Task description: Exclude pictures and give again exactly the lines of the listing, beginning with its first line and ending with the one that contains "C6: 100nF (GND, U2/in+)".
===
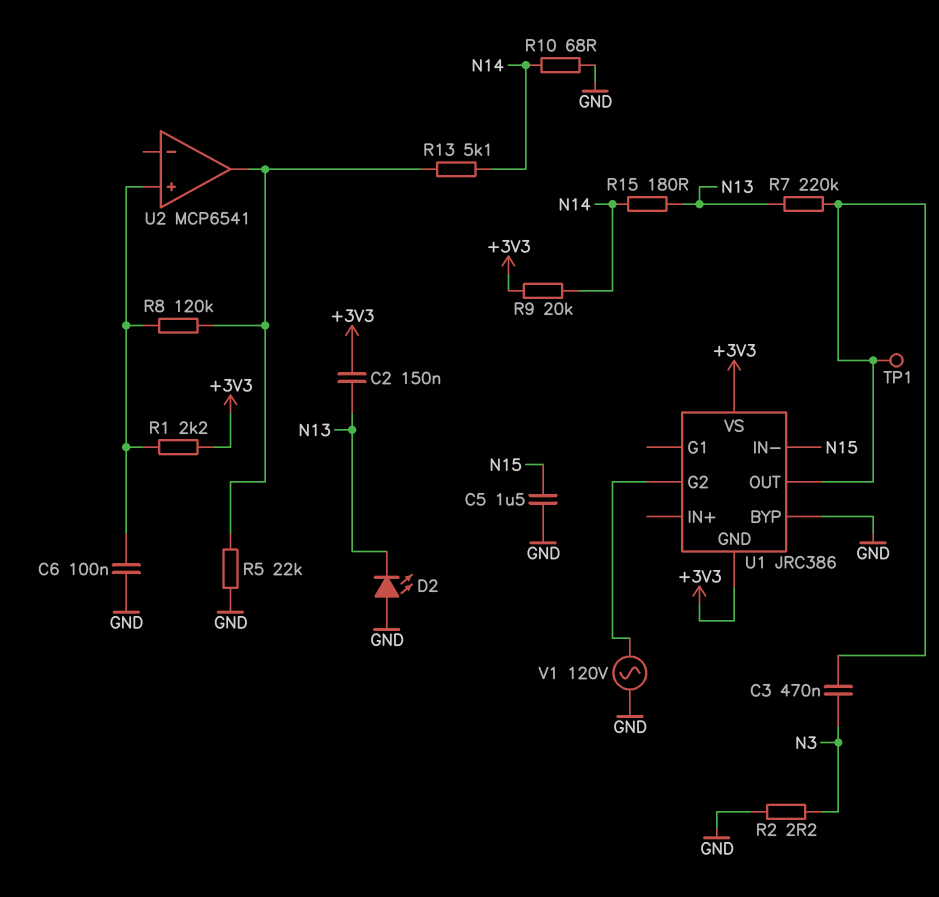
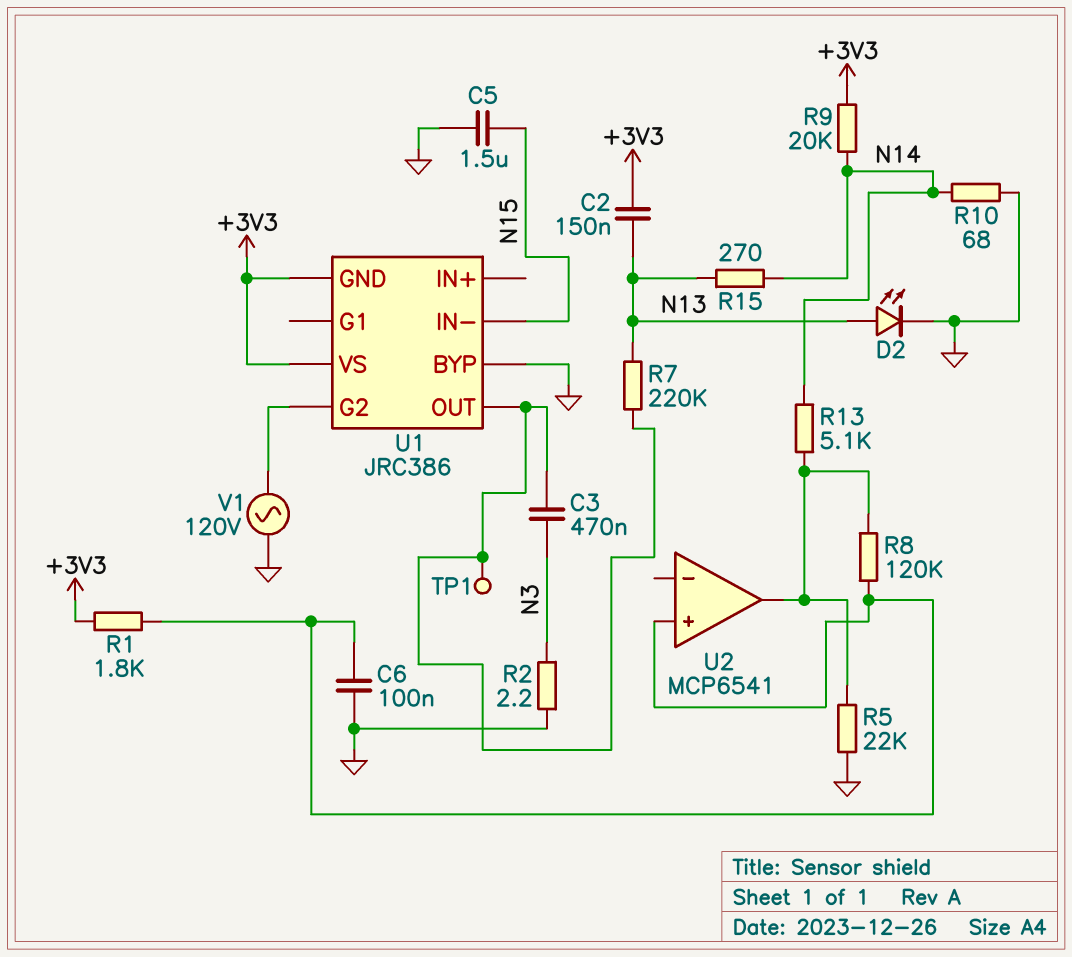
D2: LED (A GND, K N13) -> LED (A N13, K GND)
R1: 2.2k (+3V3, U2/in+) -> 1.8k (+3V3, U2/in+)
R15: 180 (N13, N14) -> 270 (N13, N14)

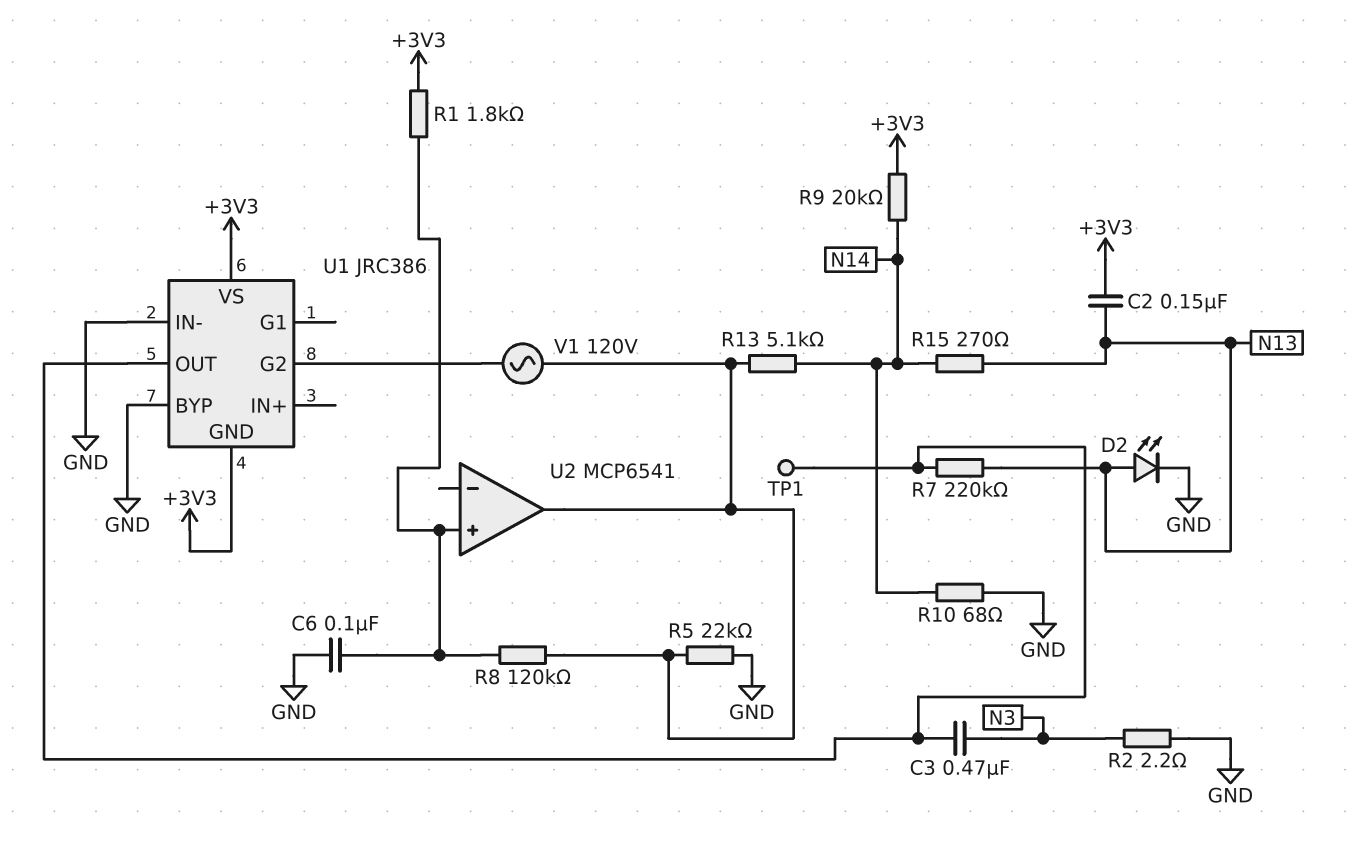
C5: 1.5uF (GND, N15) -> none
U1 pin IN-: N15 -> GND
V1: AC 120V (GND, U1/G2) -> AC 120V (U1/G2, U2/out)

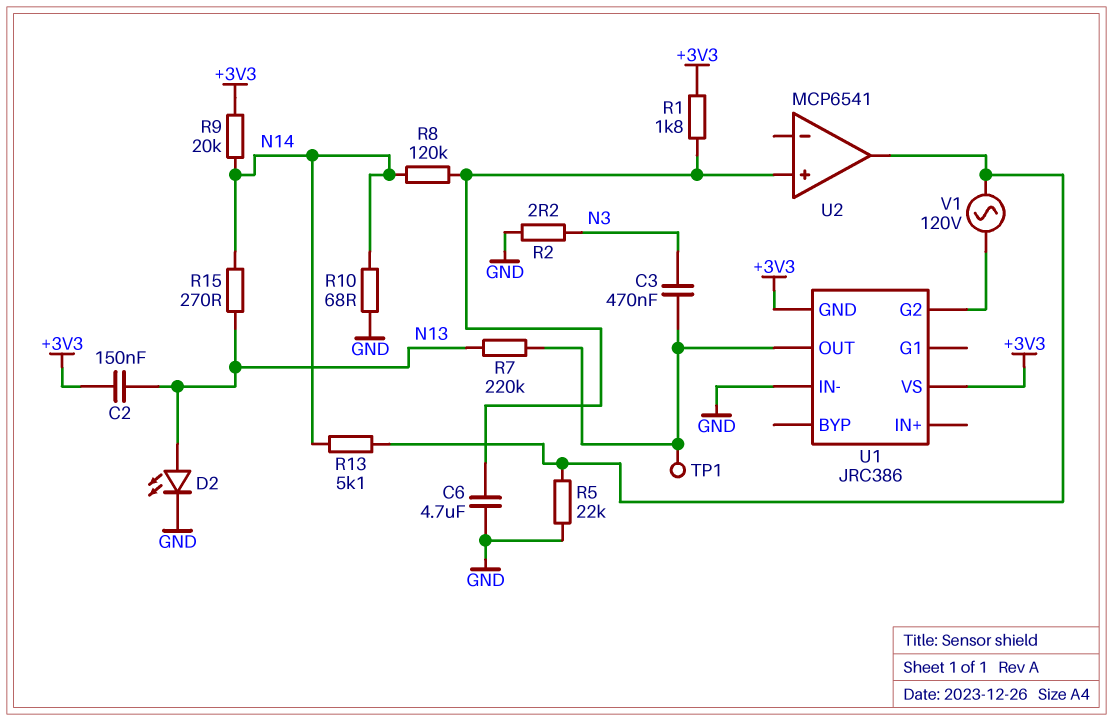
C6: 100nF (GND, U2/in+) -> 4.7uF (GND, U2/in+)
R8: 120k (U2/in+, U2/out) -> 120k (N14, U2/in+)
U1 pin BYP: GND -> none

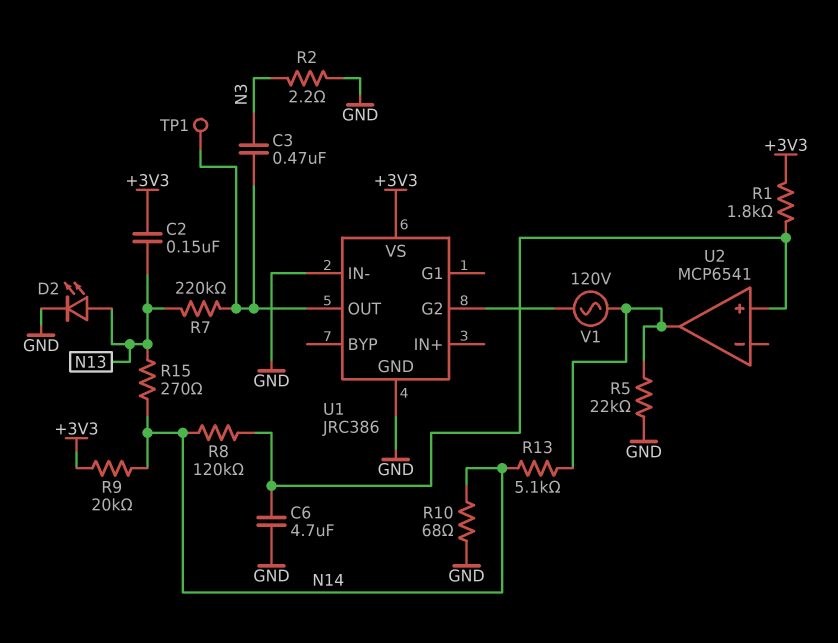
U1 pin GND: +3V3 -> GND

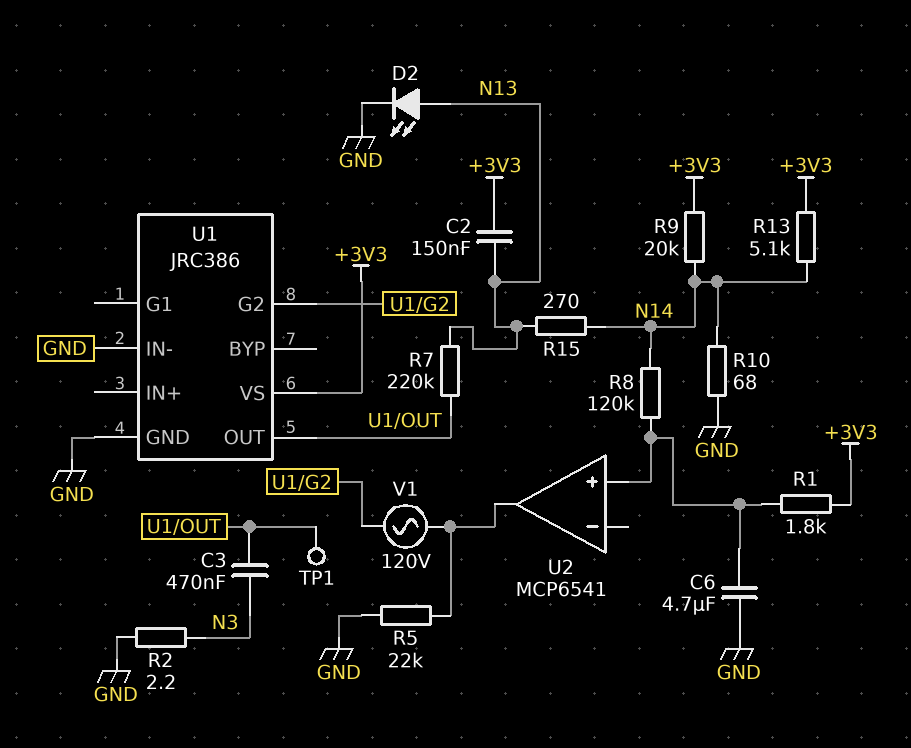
R13: 5.1k (N14, U2/out) -> 5.1k (+3V3, N14)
===
Reply to the exercise:
D2: LED (A GND, K N13) -> LED (A N13, K GND)
R1: 2.2k (+3V3, U2/in+) -> 1.8k (+3V3, U2/in+)
R15: 180 (N13, N14) -> 270 (N13, N14)

C5: 1.5uF (GND, N15) -> none
U1 pin IN-: N15 -> GND
V1: AC 120V (GND, U1/G2) -> AC 120V (U1/G2, U2/out)

C6: 100nF (GND, U2/in+) -> 4.7uF (GND, U2/in+)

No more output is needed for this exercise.